THE PROBLEM:
Retype the data exactly, skipping any picture in it.

[Edit tracking data]
_ _ _ _
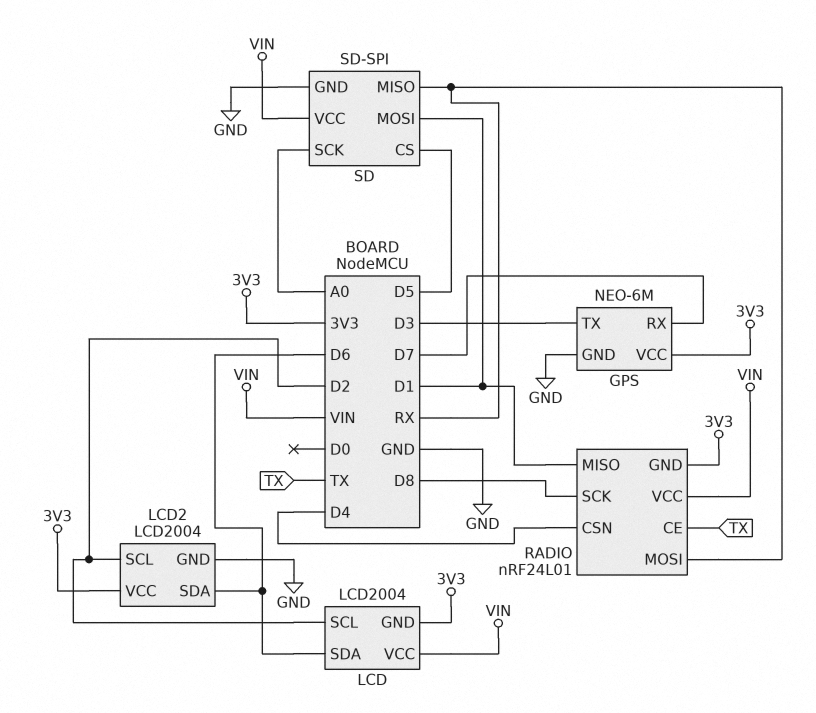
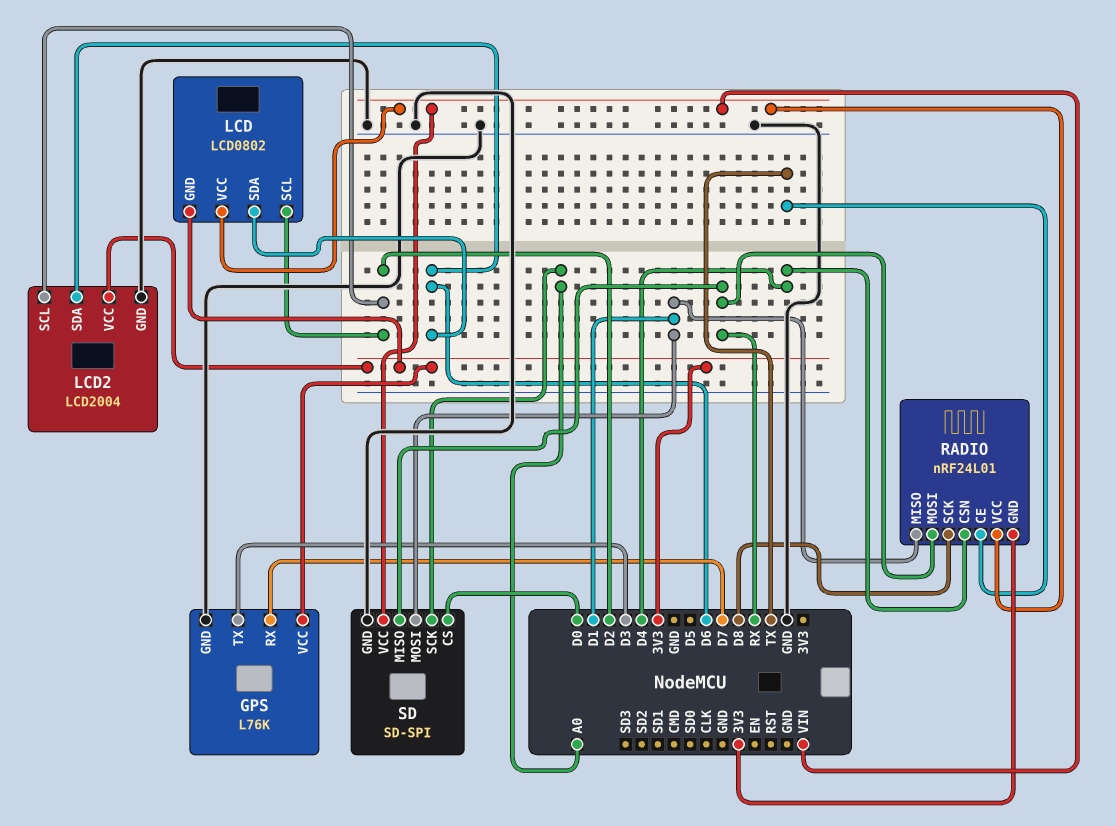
GPS: NEO-6M -> L76K
LCD: LCD2004 -> LCD0802
SD pin CS: D5 -> D0

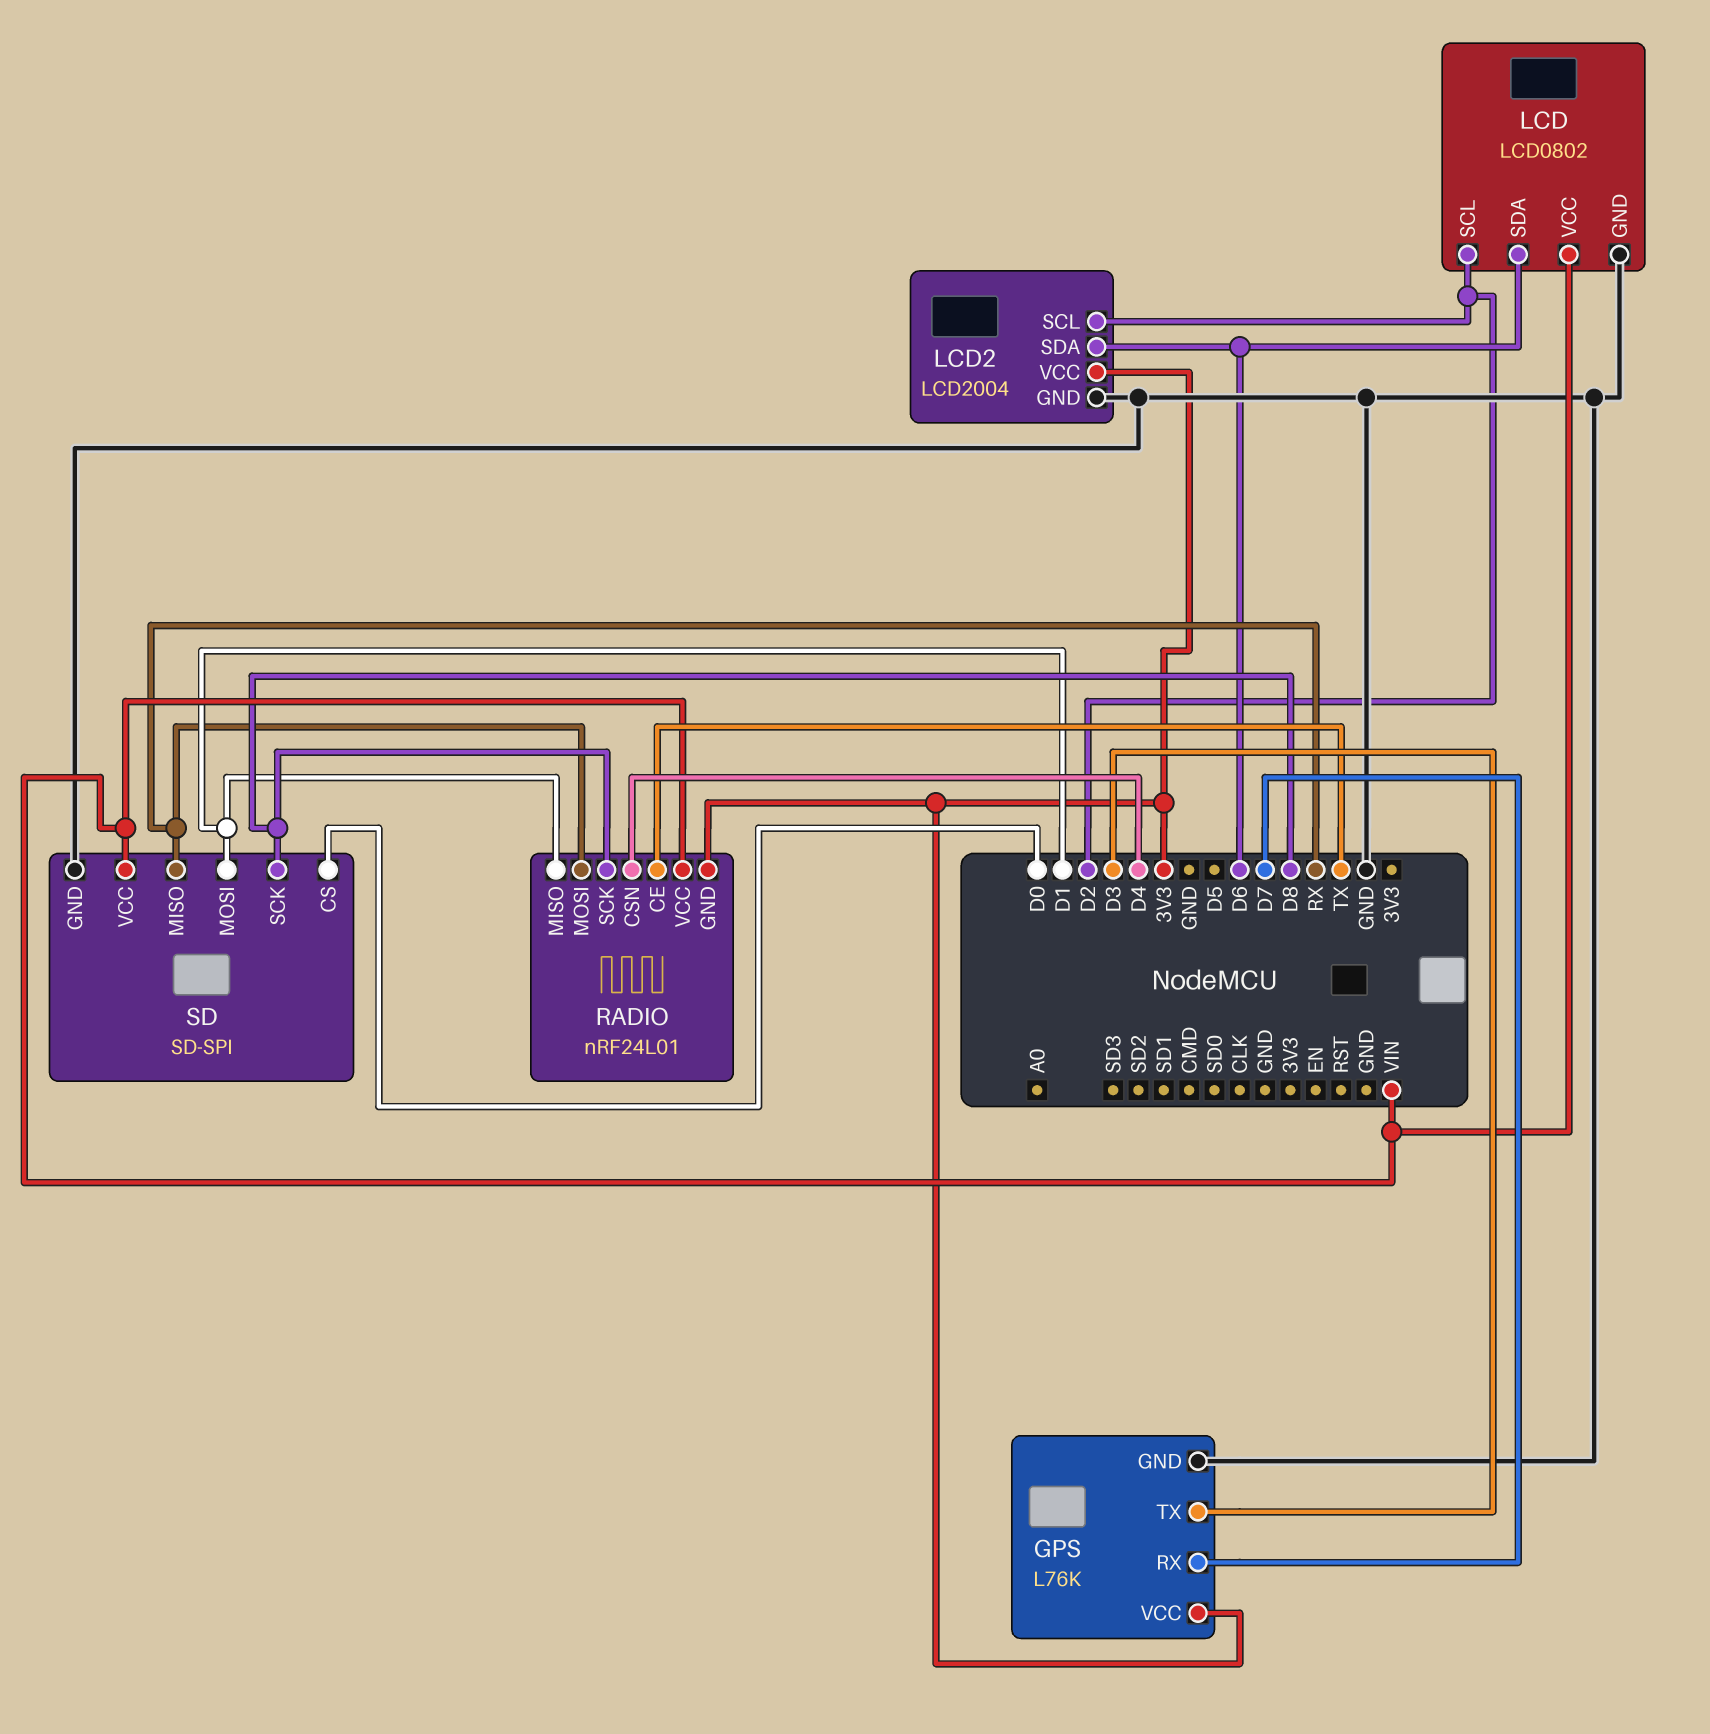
LCD pin GND: 3V3 -> GND
SD pin SCK: A0 -> D8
_ _ _ _
ANSWER FOR THIS EXERCISE:
GPS: NEO-6M -> L76K
LCD: LCD2004 -> LCD0802
SD pin CS: D5 -> D0

LCD pin GND: 3V3 -> GND
SD pin SCK: A0 -> D8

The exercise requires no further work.